(Dataset excerpts)
Segment Open
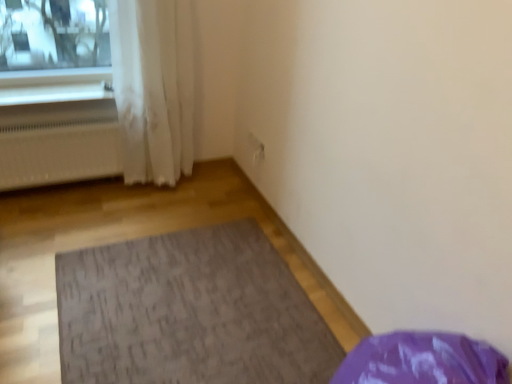
Where is `blank space above white plastic window sill at upper left (from a real-world perspective)`? Image resolution: width=512 pixels, height=384 pixels. blank space above white plastic window sill at upper left (from a real-world perspective) is located at coordinates (52, 87).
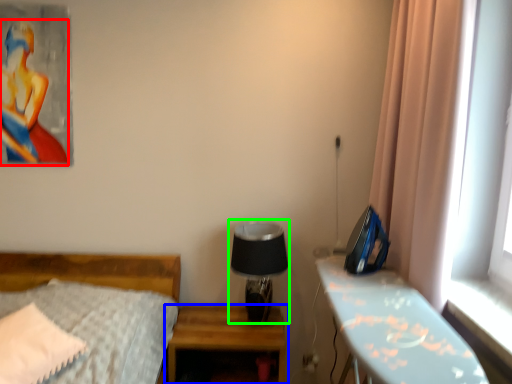
Question: Which object is positioned closest to woman (highlighted by a red box)? Select from nightstand (highlighted by a blue box) and table lamp (highlighted by a green box).

Choices:
 (A) nightstand
 (B) table lamp

Answer: (B)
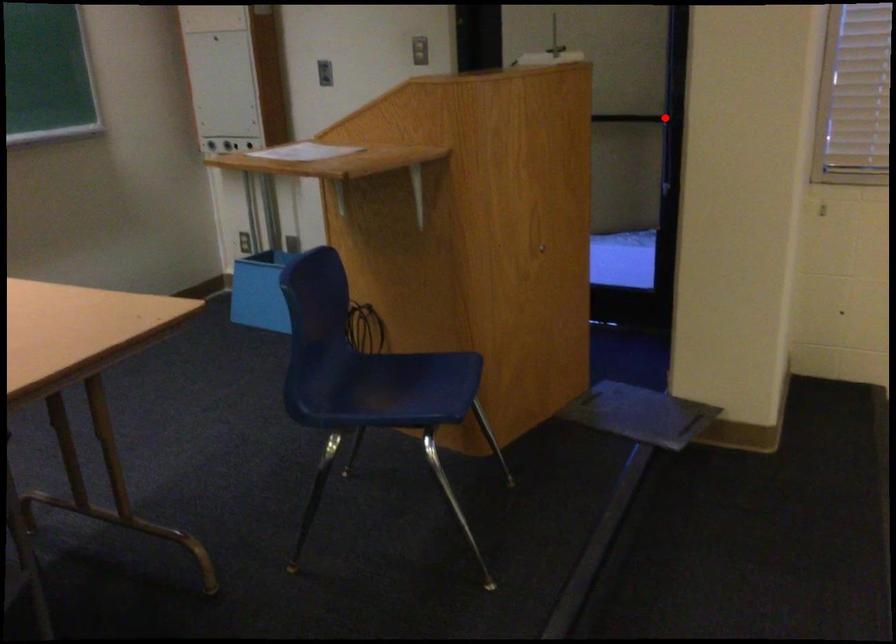
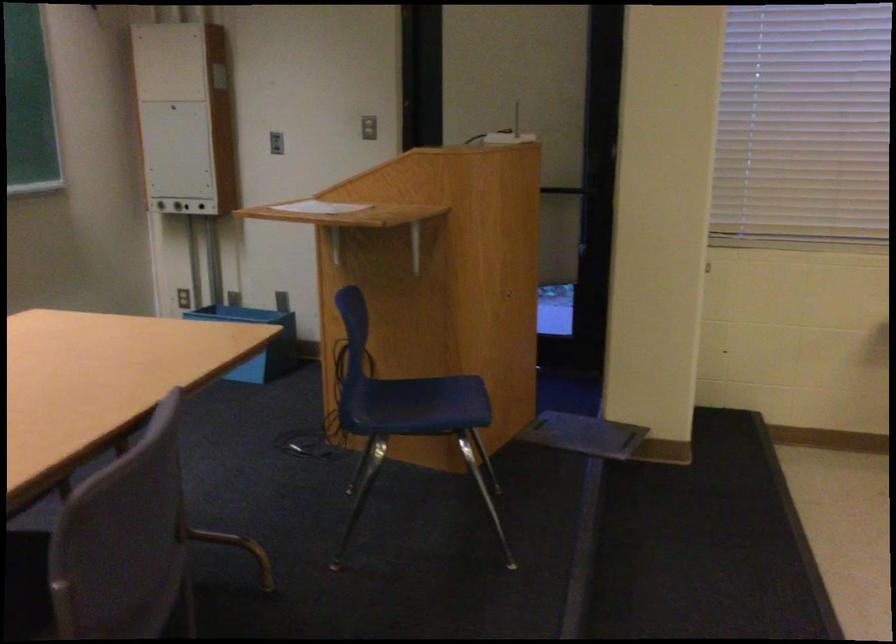
Find the pixel in the second image that matches the highlighted location in the first image.

(583, 189)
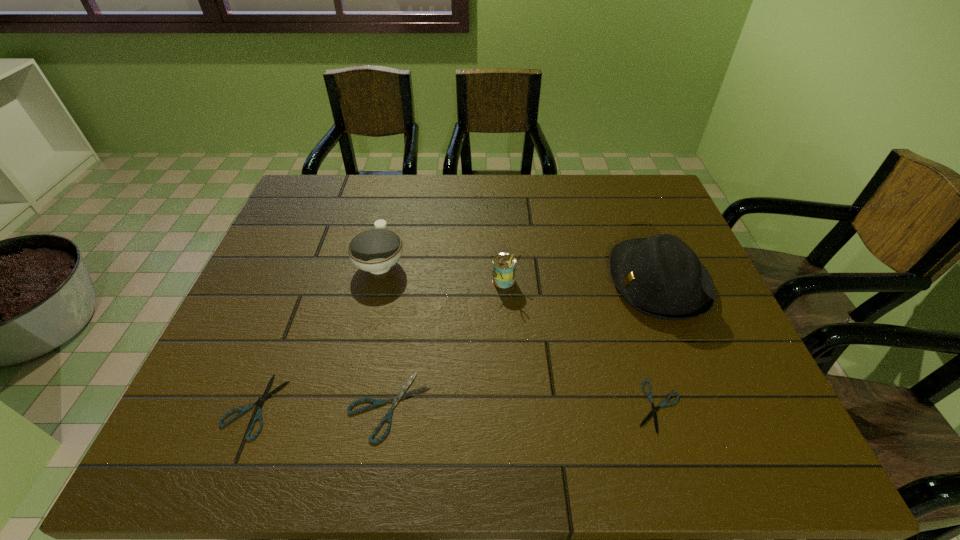
The image size is (960, 540). I want to click on empty location between the chinaware and the rightmost shears, so click(519, 334).

Locate an element on the screen. The image size is (960, 540). vacant area between the chinaware and the fedora is located at coordinates point(519,272).

Where is `empty space between the chinaware and the fifth shortest object`? This screenshot has width=960, height=540. empty space between the chinaware and the fifth shortest object is located at coordinates (443, 271).

Where is `free point between the can and the chinaware`? The width and height of the screenshot is (960, 540). free point between the can and the chinaware is located at coordinates (443, 271).

This screenshot has height=540, width=960. I want to click on free space between the fourth object from left to right and the leftmost shears, so click(x=380, y=343).

The width and height of the screenshot is (960, 540). Identify the location of free space between the shortest object and the fedora. (658, 344).

The height and width of the screenshot is (540, 960). In order to click on free space that is in between the can and the rightmost shears in this screenshot , I will do `click(582, 344)`.

Identify the location of vacant space in between the second shears from right to left and the fedora. The height and width of the screenshot is (540, 960). [x=523, y=344].

I want to click on vacant space that is in between the fifth tallest object and the second tallest object, so click(x=380, y=343).

Find the location of a particular element. the third closest object relative to the fedora is located at coordinates (400, 395).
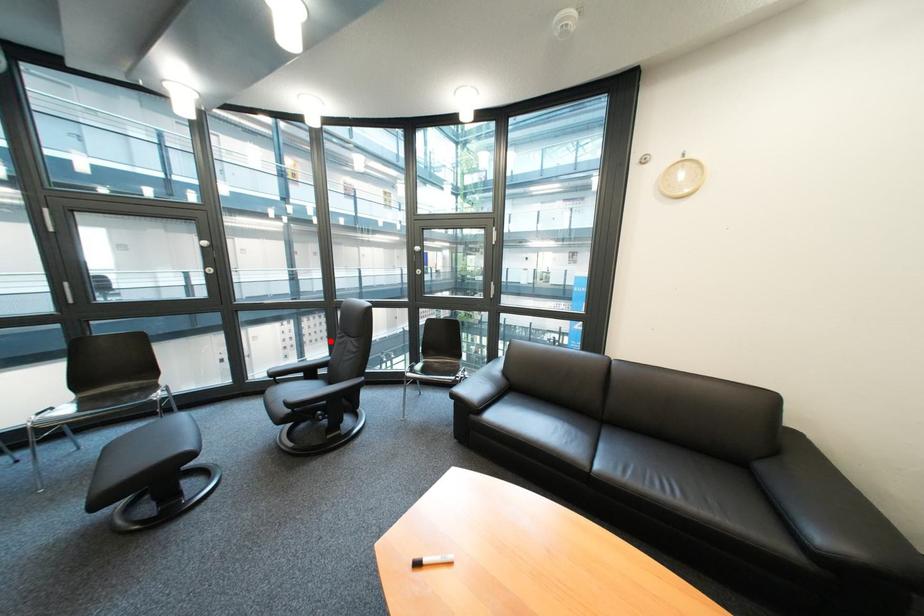
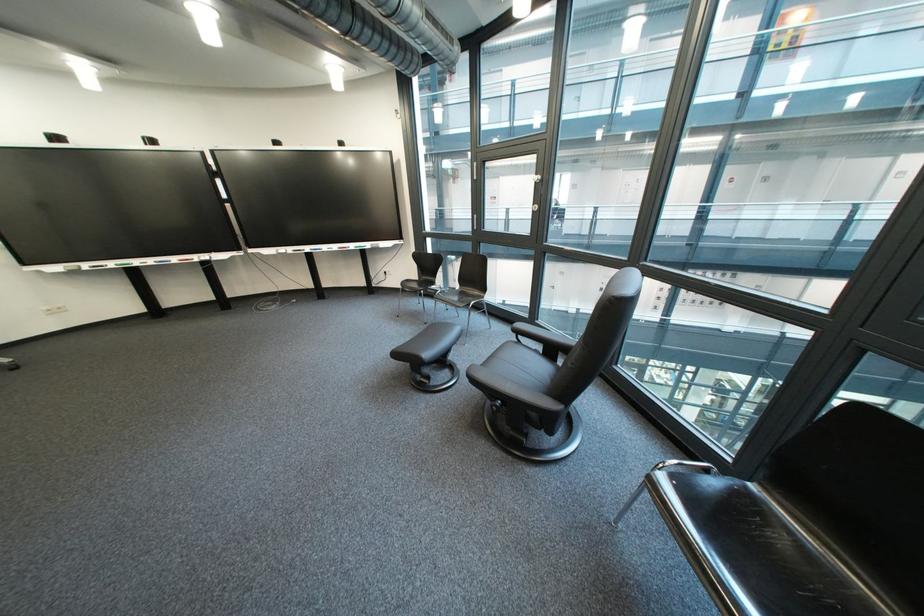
Segment Closed
_DIRECTIONS FOR THIS TASK_: Retype the entries word for word, from the line containing "The image size is (960, 540). I" through the end of the entries. Leave out the pictures.

_SOLVED PROBLEM_:
The image size is (960, 540). I want to click on empty location between the chinaware and the rightmost shears, so click(519, 334).

Locate an element on the screen. The image size is (960, 540). vacant area between the chinaware and the fedora is located at coordinates point(519,272).

Where is `empty space between the chinaware and the fifth shortest object`? This screenshot has width=960, height=540. empty space between the chinaware and the fifth shortest object is located at coordinates (443, 271).

Where is `free point between the can and the chinaware`? The width and height of the screenshot is (960, 540). free point between the can and the chinaware is located at coordinates (443, 271).

This screenshot has height=540, width=960. I want to click on free space between the fourth object from left to right and the leftmost shears, so click(x=380, y=343).

The width and height of the screenshot is (960, 540). Identify the location of free space between the shortest object and the fedora. (658, 344).

The height and width of the screenshot is (540, 960). In order to click on free space that is in between the can and the rightmost shears in this screenshot , I will do `click(582, 344)`.

Identify the location of vacant space in between the second shears from right to left and the fedora. The height and width of the screenshot is (540, 960). [x=523, y=344].

I want to click on vacant space that is in between the fifth tallest object and the second tallest object, so click(x=380, y=343).

Find the location of a particular element. the third closest object relative to the fedora is located at coordinates (400, 395).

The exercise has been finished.